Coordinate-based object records
^^^^^^^^^^^^^^^^
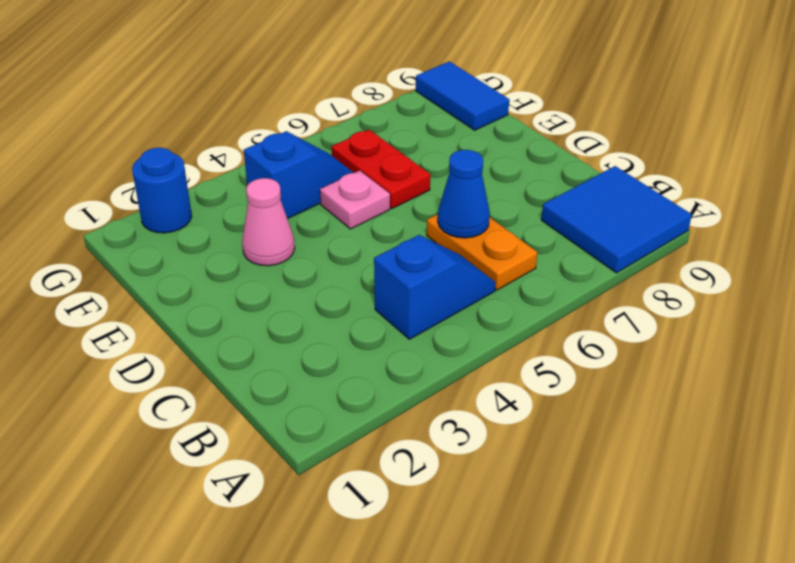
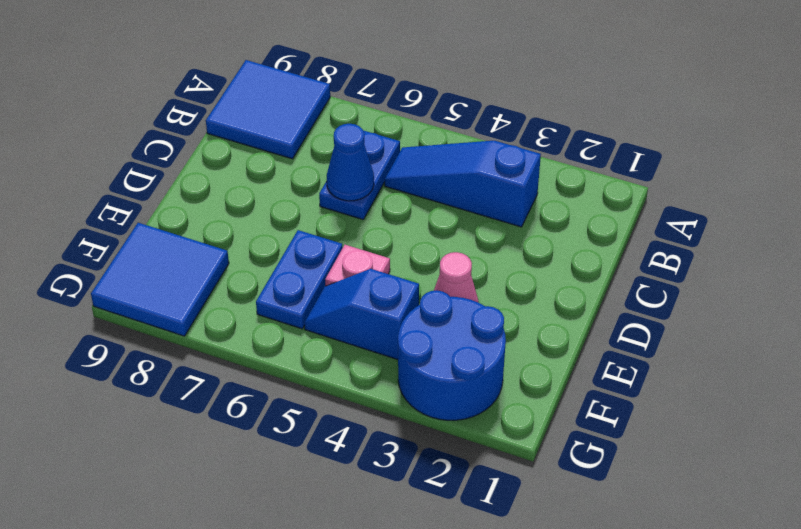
blue slope B4:B5 level 1 top 4 -> blue slope B3:B5 level 1 top 3
orange plate B6:C6 level 1 -> blue plate B6:C6 level 1
red plate E6:F6 level 1 -> blue plate E6:F6 level 1
blue tile F9:G9 level 1 -> blue tile F8:G9 level 1
blue round brick G2 level 1 -> blue round brick F2:G3 level 1

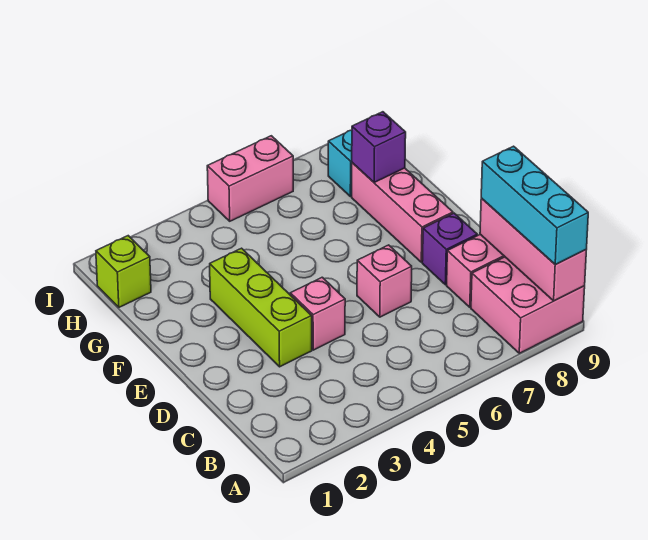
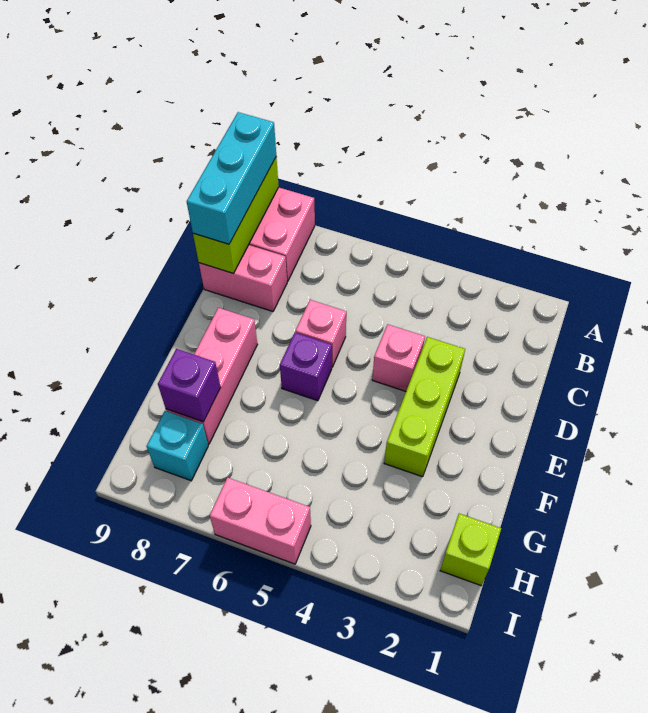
pink brick A9:C9 level 2 -> lime brick A9:C9 level 2
purple brick D8 level 1 -> purple brick E6 level 1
^^^^^^^^^^^^^^^^
## Exercise aim
Looking at the entries above, work out how many lines contain the word "brick", then reply with only that figure.

## Answer section
3